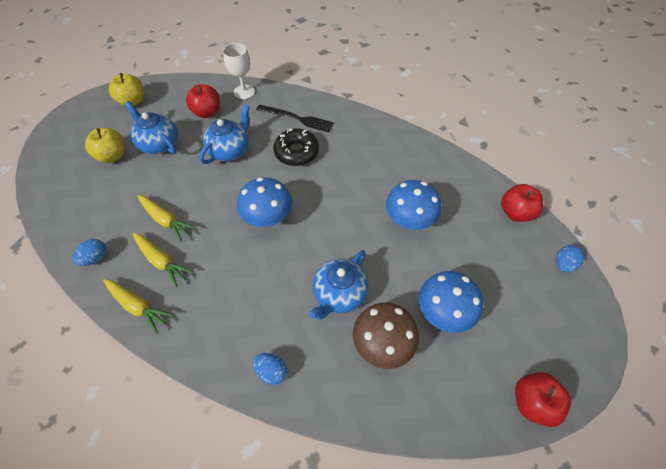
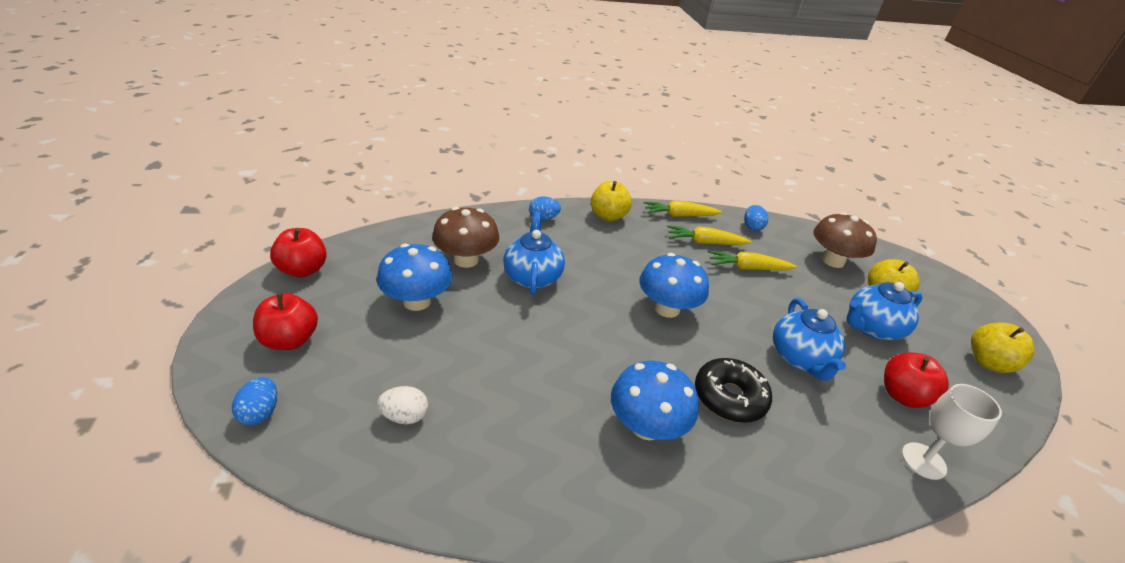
camera: 140 degrees right, 20 degrees down
(93, 194) = (833, 261): none -> brown mushroom
(159, 144) = (871, 328): blue teapot -> blue teapot turned 150 degrees clockwise
(205, 341) = (608, 216): none -> yellow apple
(297, 118) = (796, 455): black fork -> none
(409, 219) = (509, 377): blue mushroom -> blue mushroom (646, 426)
(480, 224) = (404, 416): none -> white egg
(515, 212) = (348, 462): red apple -> red apple (290, 340)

━━━━━━━━━━━━━━━━━━━━

TASK BRIEF: Restate the material word for word from its first line through the line containing "(409, 219) = (509, 377): blue", both included; the pictures do not belong in it.

ANSWER SPACE:
camera: 140 degrees right, 20 degrees down
(93, 194) = (833, 261): none -> brown mushroom
(159, 144) = (871, 328): blue teapot -> blue teapot turned 150 degrees clockwise
(205, 341) = (608, 216): none -> yellow apple
(297, 118) = (796, 455): black fork -> none
(409, 219) = (509, 377): blue mushroom -> blue mushroom (646, 426)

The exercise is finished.